- AIM OF THE EXERCISE -
Count the lines below that carry the word "degrees". Answer with that number alone.

- DATASET EXTRACT -

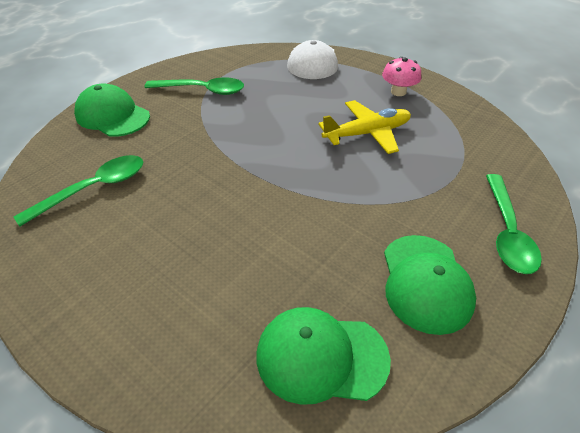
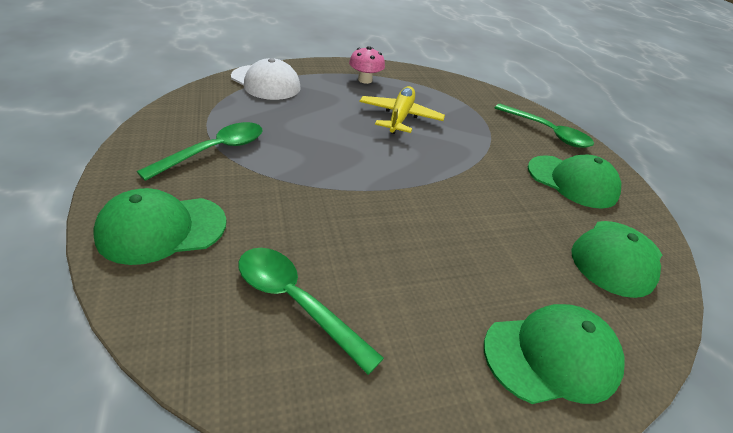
camera: 60 degrees left, 5 degrees down
(94, 189) = (296, 302): green spoon -> green spoon turned 45 degrees counterclockwise
(136, 337) = (551, 356): none -> green cap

- COMPLETED TASK -
2